MATERIAL FOR THIS EXERCISE Start Marker

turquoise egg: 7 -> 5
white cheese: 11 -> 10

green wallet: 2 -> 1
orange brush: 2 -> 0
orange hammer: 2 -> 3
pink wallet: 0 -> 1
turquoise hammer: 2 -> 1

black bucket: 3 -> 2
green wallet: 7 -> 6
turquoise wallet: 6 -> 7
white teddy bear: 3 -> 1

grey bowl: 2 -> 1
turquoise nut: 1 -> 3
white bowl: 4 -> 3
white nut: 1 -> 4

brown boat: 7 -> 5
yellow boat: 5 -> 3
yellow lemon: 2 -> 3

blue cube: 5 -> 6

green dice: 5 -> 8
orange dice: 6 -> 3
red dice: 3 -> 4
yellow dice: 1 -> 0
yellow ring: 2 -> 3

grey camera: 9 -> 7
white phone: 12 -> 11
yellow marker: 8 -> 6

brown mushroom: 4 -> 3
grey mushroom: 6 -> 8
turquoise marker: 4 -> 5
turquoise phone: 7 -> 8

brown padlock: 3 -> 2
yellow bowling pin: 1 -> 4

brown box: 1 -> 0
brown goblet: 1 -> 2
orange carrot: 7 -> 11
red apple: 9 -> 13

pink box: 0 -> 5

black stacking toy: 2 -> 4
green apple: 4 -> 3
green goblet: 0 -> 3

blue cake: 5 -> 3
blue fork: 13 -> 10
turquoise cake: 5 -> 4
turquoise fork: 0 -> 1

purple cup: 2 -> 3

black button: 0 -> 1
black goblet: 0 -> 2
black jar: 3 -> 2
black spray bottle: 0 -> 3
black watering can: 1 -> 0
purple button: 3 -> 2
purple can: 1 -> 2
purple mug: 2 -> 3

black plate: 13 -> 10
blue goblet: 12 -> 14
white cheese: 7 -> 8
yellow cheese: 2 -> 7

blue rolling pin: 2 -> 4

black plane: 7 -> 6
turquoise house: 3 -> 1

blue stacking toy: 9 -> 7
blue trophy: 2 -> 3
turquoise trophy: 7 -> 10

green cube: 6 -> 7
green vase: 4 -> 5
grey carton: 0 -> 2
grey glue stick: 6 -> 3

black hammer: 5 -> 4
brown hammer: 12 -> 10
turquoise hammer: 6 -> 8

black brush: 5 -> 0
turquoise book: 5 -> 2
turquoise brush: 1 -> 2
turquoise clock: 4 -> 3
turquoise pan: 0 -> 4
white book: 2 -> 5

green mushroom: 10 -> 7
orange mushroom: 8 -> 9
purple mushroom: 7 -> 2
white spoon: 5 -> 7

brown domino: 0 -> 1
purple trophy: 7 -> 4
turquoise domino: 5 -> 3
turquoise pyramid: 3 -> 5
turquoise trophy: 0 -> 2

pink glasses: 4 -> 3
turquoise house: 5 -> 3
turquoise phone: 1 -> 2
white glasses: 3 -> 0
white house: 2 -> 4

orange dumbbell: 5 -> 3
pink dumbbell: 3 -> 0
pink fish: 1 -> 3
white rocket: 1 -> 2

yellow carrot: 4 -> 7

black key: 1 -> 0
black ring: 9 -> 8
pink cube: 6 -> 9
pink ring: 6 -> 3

MATERIAL FOR THIS EXERCISE End Marker

§ EXERCISE INSTRUCTIONS
Give back all the records exactly as they stand.

§ REPLY TO THE EXERCISE
turquoise egg: 7 -> 5
white cheese: 11 -> 10

green wallet: 2 -> 1
orange brush: 2 -> 0
orange hammer: 2 -> 3
pink wallet: 0 -> 1
turquoise hammer: 2 -> 1

black bucket: 3 -> 2
green wallet: 7 -> 6
turquoise wallet: 6 -> 7
white teddy bear: 3 -> 1

grey bowl: 2 -> 1
turquoise nut: 1 -> 3
white bowl: 4 -> 3
white nut: 1 -> 4

brown boat: 7 -> 5
yellow boat: 5 -> 3
yellow lemon: 2 -> 3

blue cube: 5 -> 6

green dice: 5 -> 8
orange dice: 6 -> 3
red dice: 3 -> 4
yellow dice: 1 -> 0
yellow ring: 2 -> 3

grey camera: 9 -> 7
white phone: 12 -> 11
yellow marker: 8 -> 6

brown mushroom: 4 -> 3
grey mushroom: 6 -> 8
turquoise marker: 4 -> 5
turquoise phone: 7 -> 8

brown padlock: 3 -> 2
yellow bowling pin: 1 -> 4

brown box: 1 -> 0
brown goblet: 1 -> 2
orange carrot: 7 -> 11
red apple: 9 -> 13

pink box: 0 -> 5

black stacking toy: 2 -> 4
green apple: 4 -> 3
green goblet: 0 -> 3

blue cake: 5 -> 3
blue fork: 13 -> 10
turquoise cake: 5 -> 4
turquoise fork: 0 -> 1

purple cup: 2 -> 3

black button: 0 -> 1
black goblet: 0 -> 2
black jar: 3 -> 2
black spray bottle: 0 -> 3
black watering can: 1 -> 0
purple button: 3 -> 2
purple can: 1 -> 2
purple mug: 2 -> 3

black plate: 13 -> 10
blue goblet: 12 -> 14
white cheese: 7 -> 8
yellow cheese: 2 -> 7

blue rolling pin: 2 -> 4

black plane: 7 -> 6
turquoise house: 3 -> 1

blue stacking toy: 9 -> 7
blue trophy: 2 -> 3
turquoise trophy: 7 -> 10

green cube: 6 -> 7
green vase: 4 -> 5
grey carton: 0 -> 2
grey glue stick: 6 -> 3

black hammer: 5 -> 4
brown hammer: 12 -> 10
turquoise hammer: 6 -> 8

black brush: 5 -> 0
turquoise book: 5 -> 2
turquoise brush: 1 -> 2
turquoise clock: 4 -> 3
turquoise pan: 0 -> 4
white book: 2 -> 5

green mushroom: 10 -> 7
orange mushroom: 8 -> 9
purple mushroom: 7 -> 2
white spoon: 5 -> 7

brown domino: 0 -> 1
purple trophy: 7 -> 4
turquoise domino: 5 -> 3
turquoise pyramid: 3 -> 5
turquoise trophy: 0 -> 2

pink glasses: 4 -> 3
turquoise house: 5 -> 3
turquoise phone: 1 -> 2
white glasses: 3 -> 0
white house: 2 -> 4

orange dumbbell: 5 -> 3
pink dumbbell: 3 -> 0
pink fish: 1 -> 3
white rocket: 1 -> 2

yellow carrot: 4 -> 7

black key: 1 -> 0
black ring: 9 -> 8
pink cube: 6 -> 9
pink ring: 6 -> 3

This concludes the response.